*What needs to be done*:
From the entries, copy out every line in which the word "STAT" is found.

*Data excerpts*:
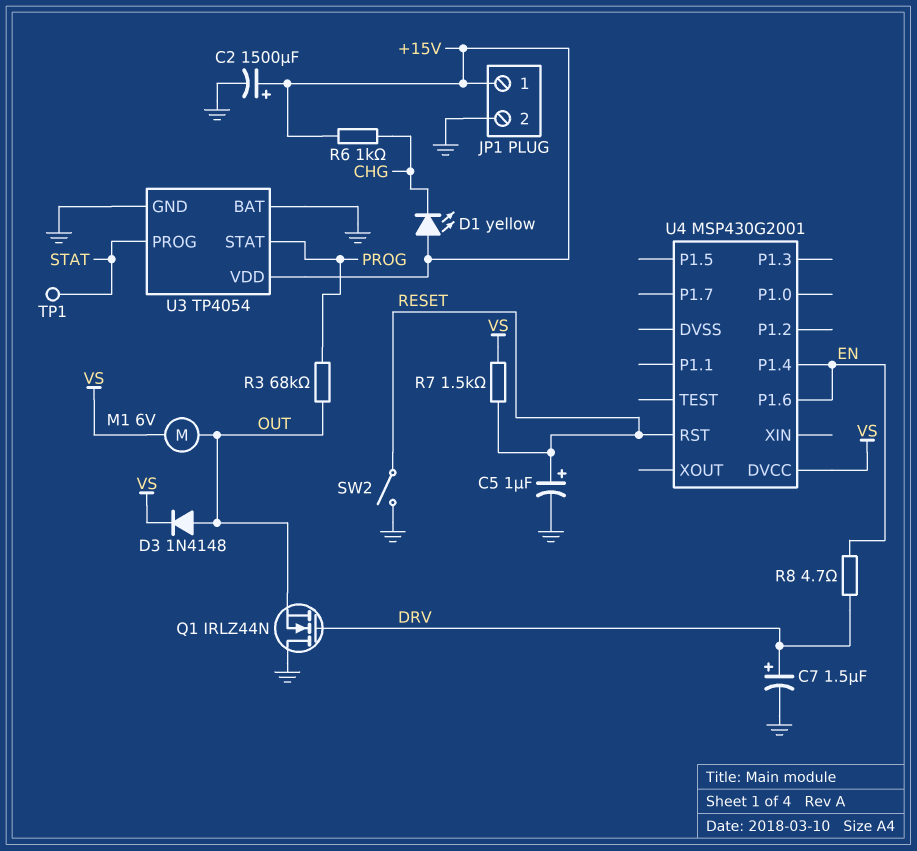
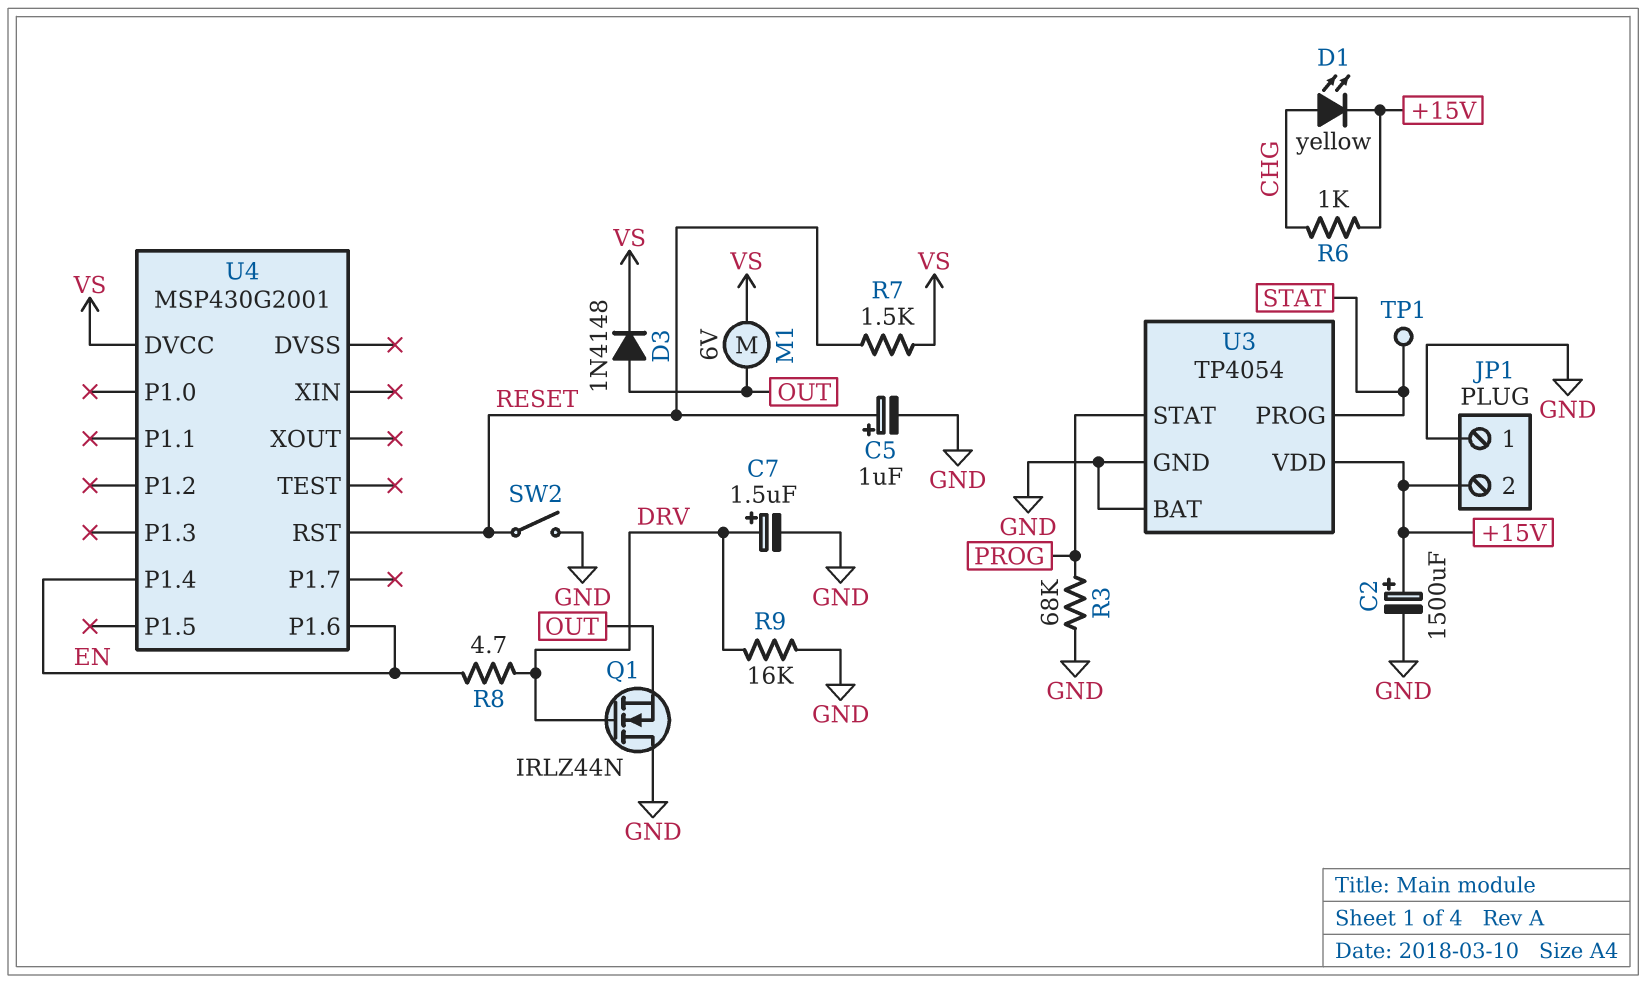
D1: LED yellow (A +15V, K CHG) -> LED yellow (A CHG, K +15V)
JP1 pin 1: +15V -> GND
JP1 pin 2: GND -> +15V
R3: 68k (OUT, PROG) -> 68k (GND, PROG)
R9: none -> 16k (DRV, GND)

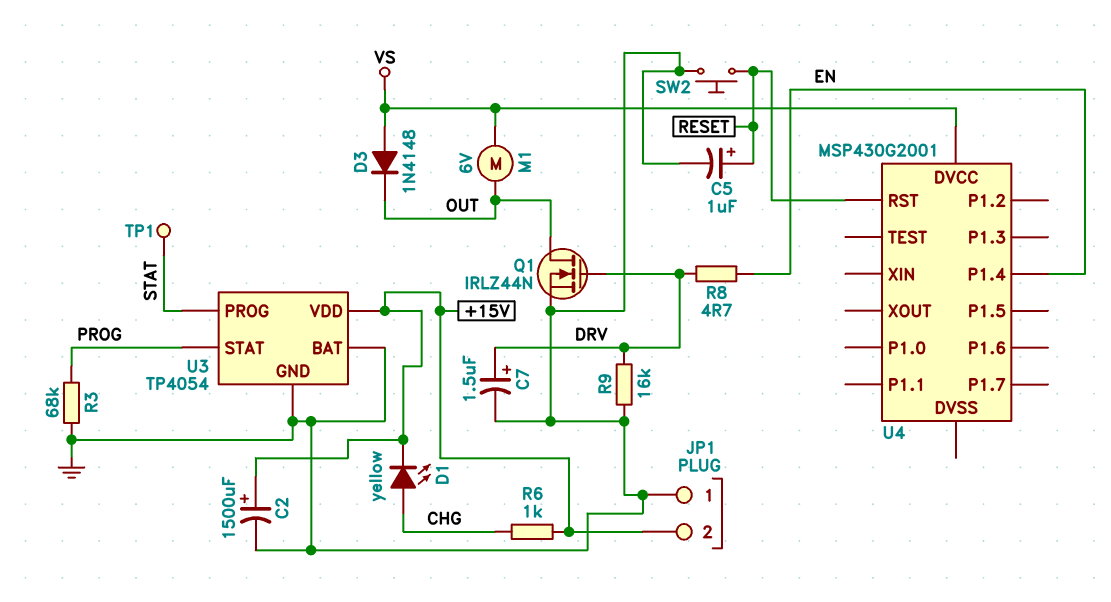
D3: diode 1N4148 (A OUT, K VS) -> diode 1N4148 (A VS, K OUT)
Q1: NMOS IRLZ44N (G DRV, D GND, S OUT) -> NMOS IRLZ44N (G DRV, D OUT, S GND)
R7: 1.5k (RESET, VS) -> none
SW2: switch (GND, RESET) -> button (GND, RESET)
U4 pin P1.6: EN -> none

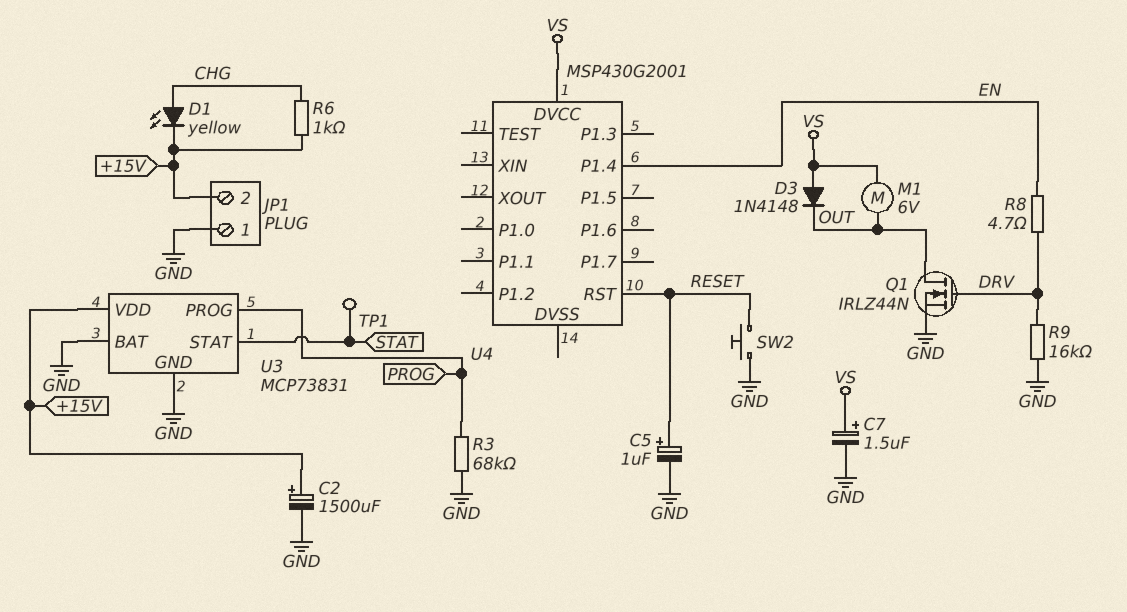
C7: 1.5uF (plus DRV, minus GND) -> 1.5uF (plus VS, minus GND)
U3: TP4054 -> MCP73831
U3 pin PROG: STAT -> PROG
U3 pin STAT: PROG -> STAT

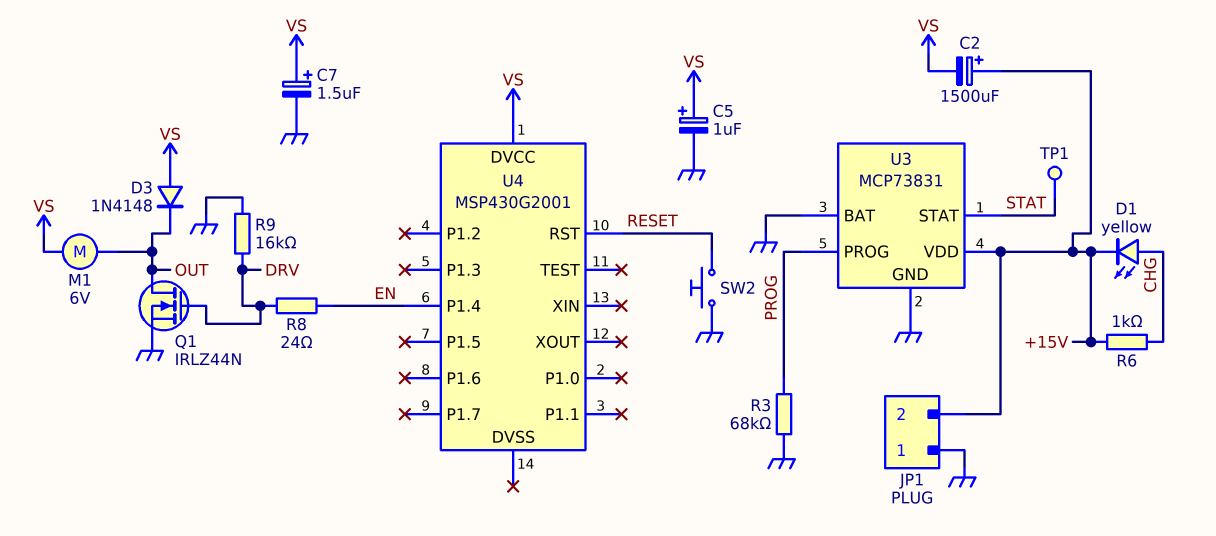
C2: 1500uF (plus +15V, minus GND) -> 1500uF (plus +15V, minus VS)
C5: 1uF (plus RESET, minus GND) -> 1uF (plus VS, minus GND)
R8: 4.7 (DRV, EN) -> 24 (DRV, EN)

*Answer section*:
U3 pin PROG: STAT -> PROG
U3 pin STAT: PROG -> STAT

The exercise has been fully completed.